YOUR GOAL
Of all the entries below, only the lines from the one with "purple plate I7 level" up to and including the one with "purple plate K9 level" are to be duplicated exactly.

MATERIAL PROVIDED

··········

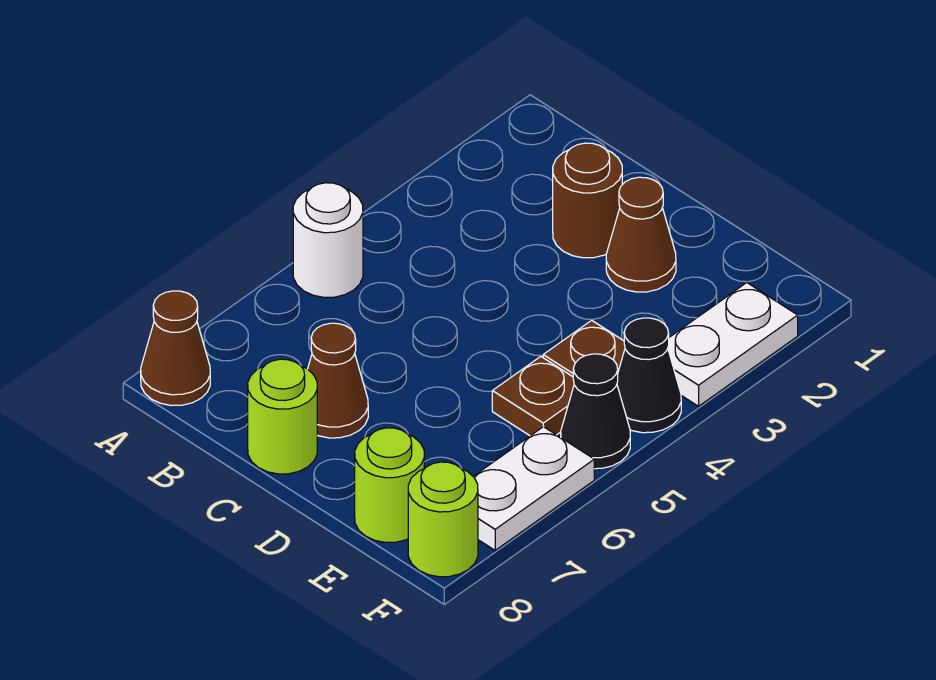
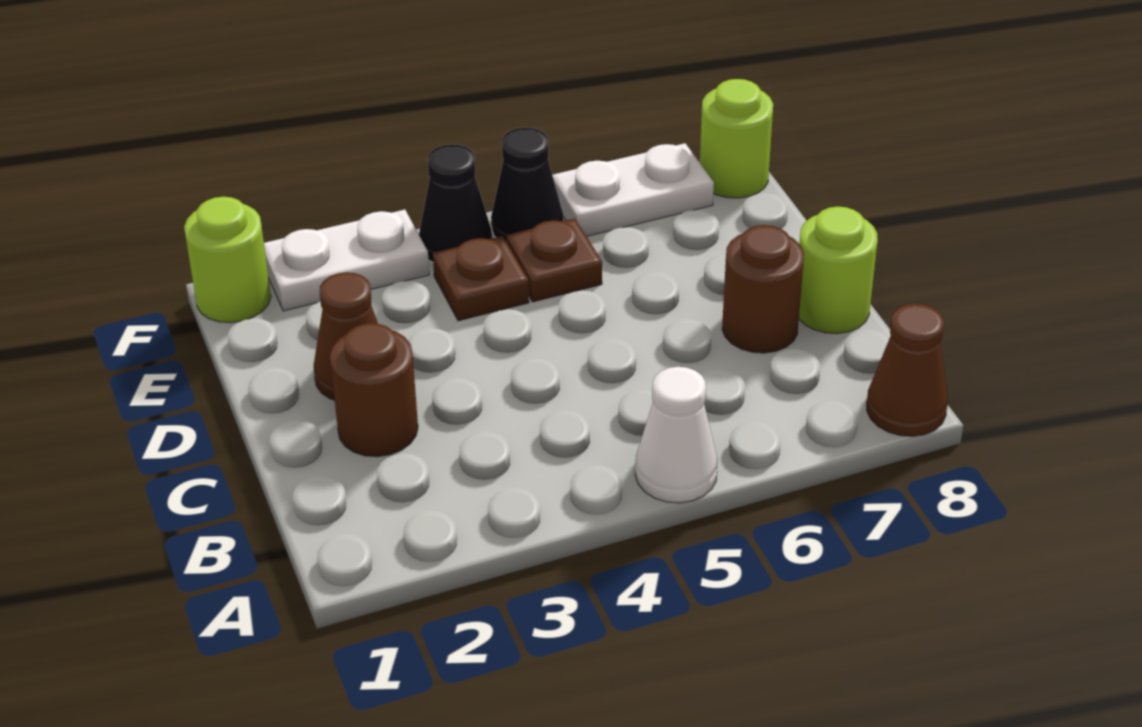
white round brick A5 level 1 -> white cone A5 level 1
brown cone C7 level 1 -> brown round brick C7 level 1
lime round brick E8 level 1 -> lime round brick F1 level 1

··········

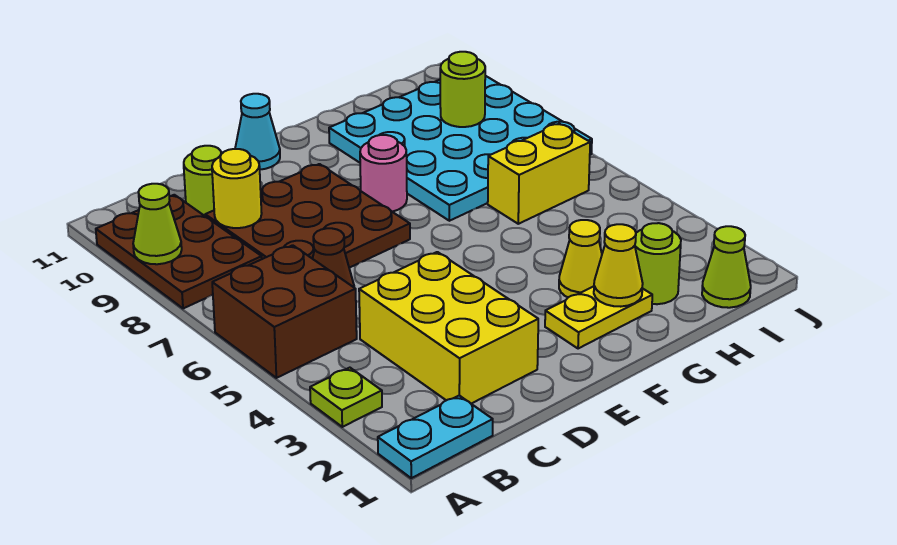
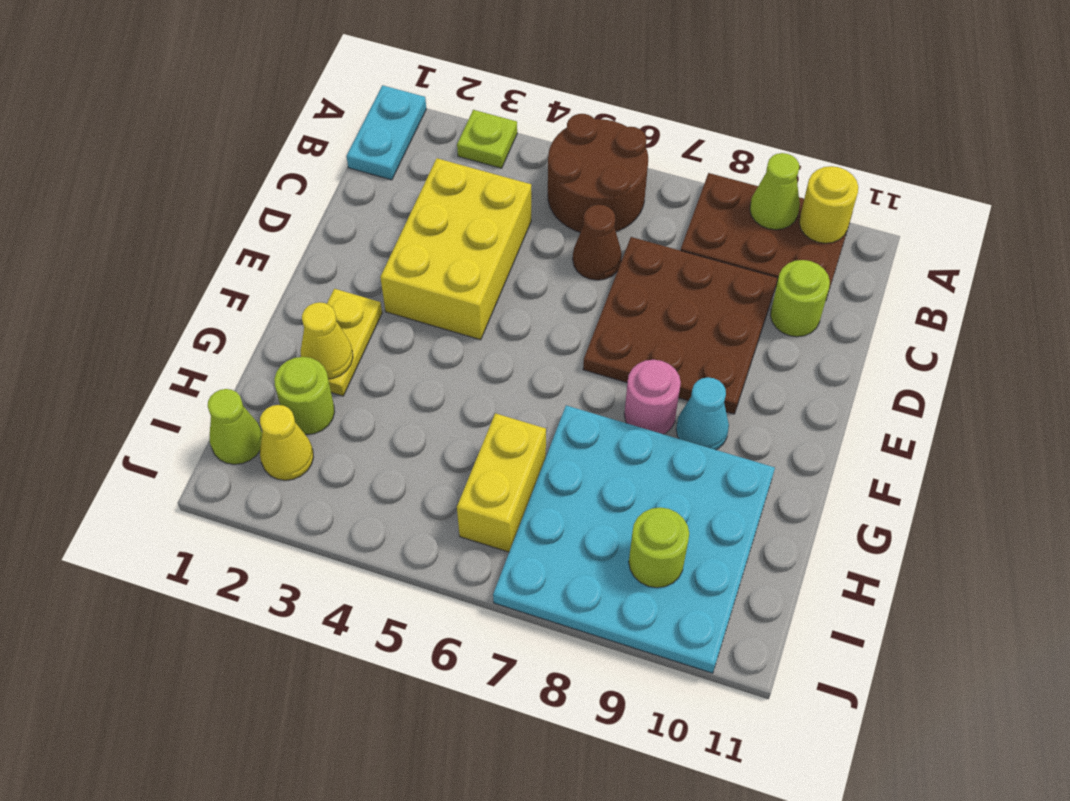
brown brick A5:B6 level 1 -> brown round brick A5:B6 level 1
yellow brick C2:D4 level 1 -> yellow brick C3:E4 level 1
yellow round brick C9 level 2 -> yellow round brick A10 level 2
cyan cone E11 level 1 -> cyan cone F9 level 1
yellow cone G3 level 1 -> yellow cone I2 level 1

··········

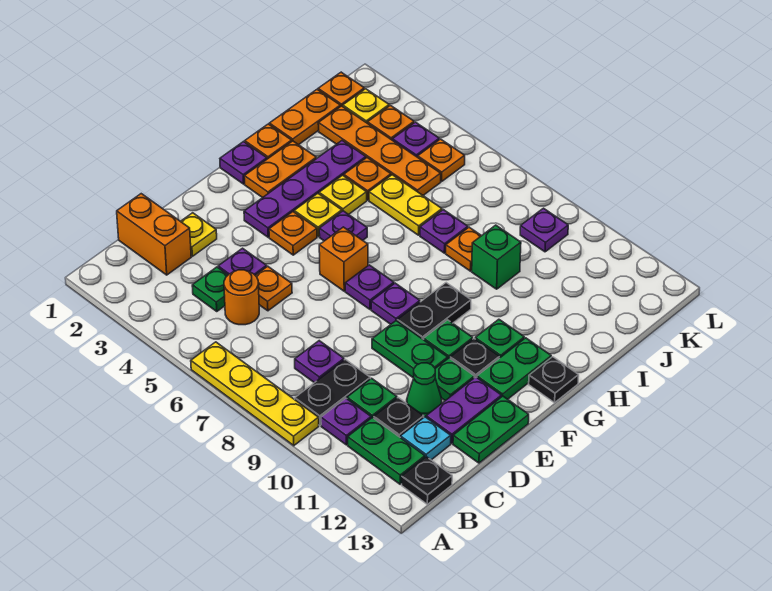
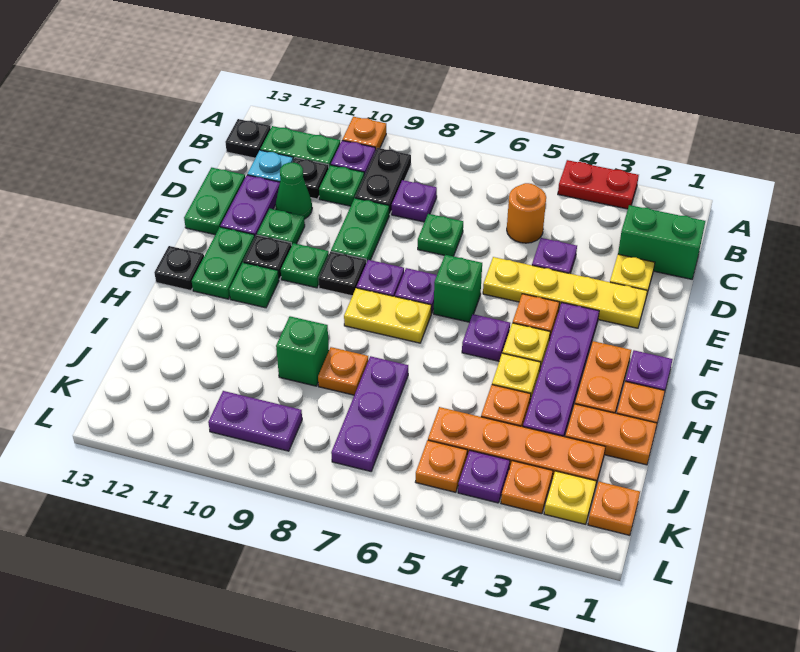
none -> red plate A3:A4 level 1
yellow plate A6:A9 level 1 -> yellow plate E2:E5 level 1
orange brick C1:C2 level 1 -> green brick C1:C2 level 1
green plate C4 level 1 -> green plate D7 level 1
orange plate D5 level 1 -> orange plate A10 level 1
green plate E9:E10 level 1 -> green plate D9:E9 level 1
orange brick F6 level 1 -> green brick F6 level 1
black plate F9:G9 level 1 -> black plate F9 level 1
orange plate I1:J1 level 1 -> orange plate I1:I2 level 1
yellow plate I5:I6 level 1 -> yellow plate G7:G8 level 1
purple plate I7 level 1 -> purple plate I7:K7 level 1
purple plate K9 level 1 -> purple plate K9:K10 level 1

··········

ANSWER FOR THIS EXERCISE
purple plate I7 level 1 -> purple plate I7:K7 level 1
purple plate K9 level 1 -> purple plate K9:K10 level 1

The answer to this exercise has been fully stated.